The copy you give must match the records exactly, except that it holds no images.
--- --- ---
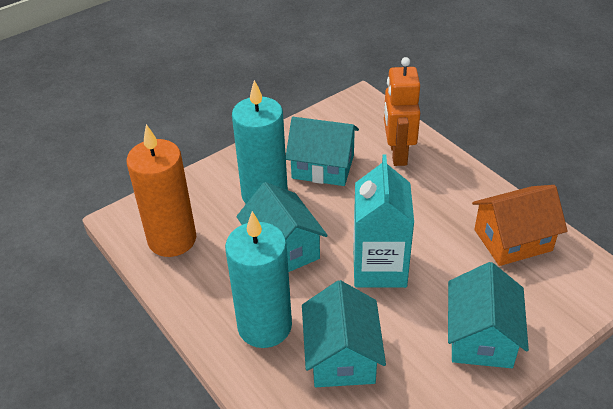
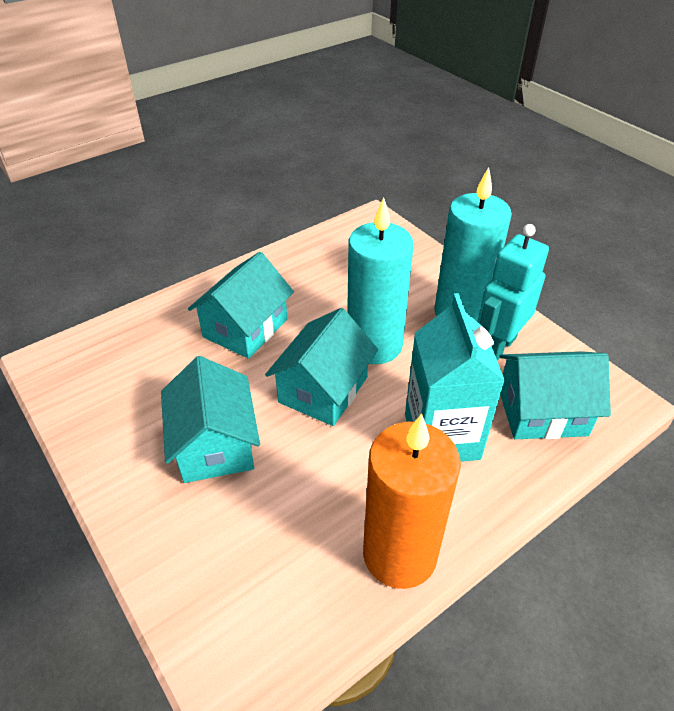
orange house: [472,185,568,266] = 1 -> none = 0
orange robot: [384,57,420,166] = 1 -> none = 0
turquoise robot: none = 0 -> [477,224,549,361] = 1

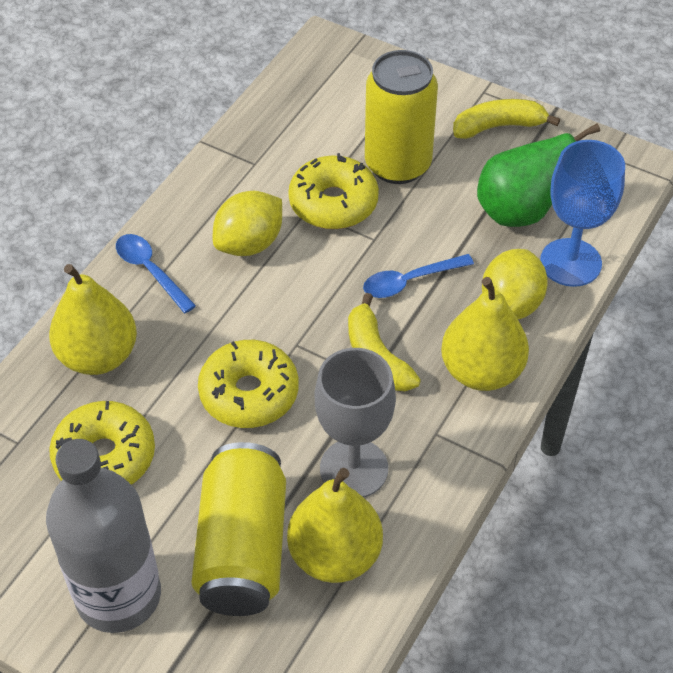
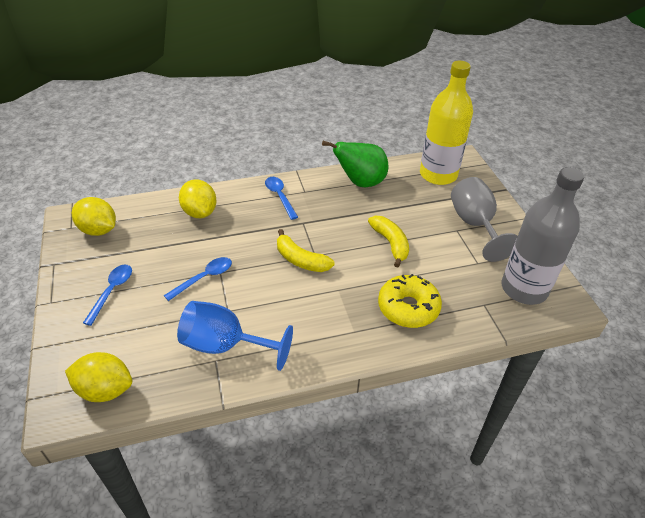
blue spoon: [116,234,196,313] [363,254,474,298] = 2 -> [83,265,132,326] [164,257,232,301] [265,177,298,220] = 3
yellow bottle: none = 0 -> [420,61,473,185] = 1
yellow can: [191,442,286,616] [365,50,438,184] = 2 -> none = 0
yellow donut: [49,401,155,485] [198,340,299,428] [288,153,379,229] = 3 -> [378,274,442,328] = 1
yellow lemon: [213,191,282,256] [482,249,548,319] = 2 -> [65,352,132,402] [72,197,116,236] [179,179,216,218] = 3
yellow pear: [49,264,137,375] [287,468,383,583] [441,277,529,391] = 3 -> none = 0

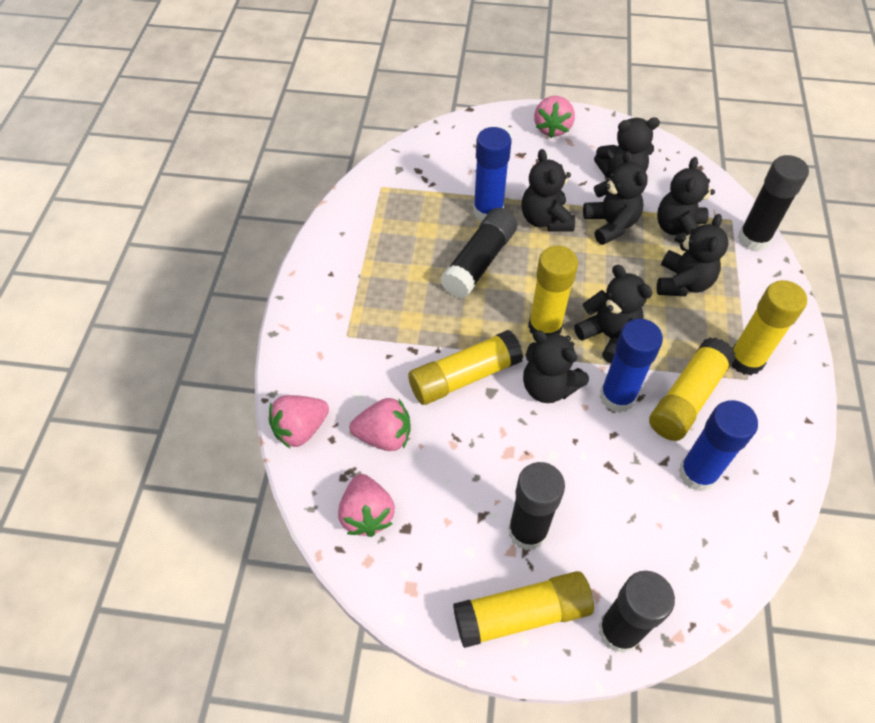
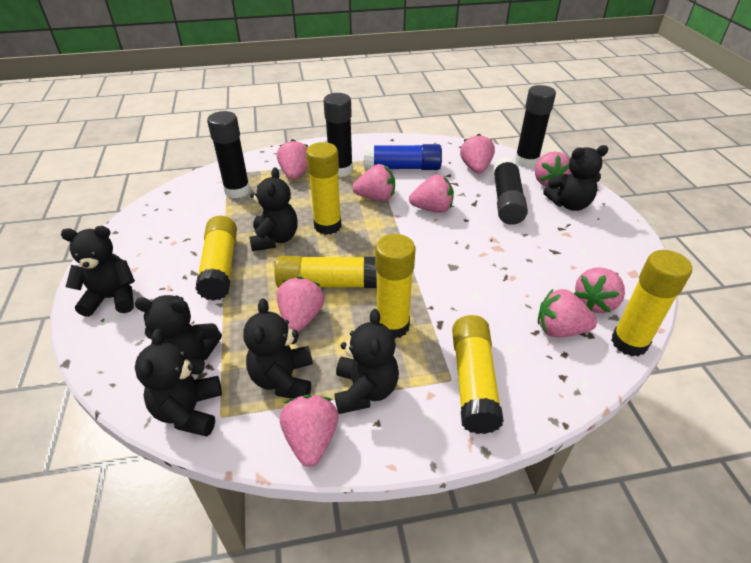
blue glue stick: [473,127,511,221] [600,319,663,413] [678,400,758,491] = 3 -> [364,144,442,170] = 1
pink strawberry: [268,395,329,449] [338,474,395,537] [349,398,411,451] [534,96,575,138] = 4 -> [277,139,308,180] [277,277,324,332] [280,395,339,467] [352,164,395,201] [409,175,454,213] [460,134,495,173] [535,151,571,187] [538,289,597,337] [574,268,625,313] = 9
yellow glue stick: [408,330,523,405] [453,571,594,648] [528,246,578,335] [649,337,736,441] [732,280,807,375] = 5 -> [195,216,237,301] [275,256,377,288] [306,142,341,235] [375,234,416,339] [452,315,504,434] [611,250,692,356] = 6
--- --- ---
▸ **Result below**
orange house: [472,185,568,266] = 1 -> none = 0
orange robot: [384,57,420,166] = 1 -> none = 0
turquoise robot: none = 0 -> [477,224,549,361] = 1

blue spoon: [116,234,196,313] [363,254,474,298] = 2 -> [83,265,132,326] [164,257,232,301] [265,177,298,220] = 3
yellow bottle: none = 0 -> [420,61,473,185] = 1
yellow can: [191,442,286,616] [365,50,438,184] = 2 -> none = 0
yellow donut: [49,401,155,485] [198,340,299,428] [288,153,379,229] = 3 -> [378,274,442,328] = 1
yellow lemon: [213,191,282,256] [482,249,548,319] = 2 -> [65,352,132,402] [72,197,116,236] [179,179,216,218] = 3
yellow pear: [49,264,137,375] [287,468,383,583] [441,277,529,391] = 3 -> none = 0

blue glue stick: [473,127,511,221] [600,319,663,413] [678,400,758,491] = 3 -> [364,144,442,170] = 1
pink strawberry: [268,395,329,449] [338,474,395,537] [349,398,411,451] [534,96,575,138] = 4 -> [277,139,308,180] [277,277,324,332] [280,395,339,467] [352,164,395,201] [409,175,454,213] [460,134,495,173] [535,151,571,187] [538,289,597,337] [574,268,625,313] = 9
yellow glue stick: [408,330,523,405] [453,571,594,648] [528,246,578,335] [649,337,736,441] [732,280,807,375] = 5 -> [195,216,237,301] [275,256,377,288] [306,142,341,235] [375,234,416,339] [452,315,504,434] [611,250,692,356] = 6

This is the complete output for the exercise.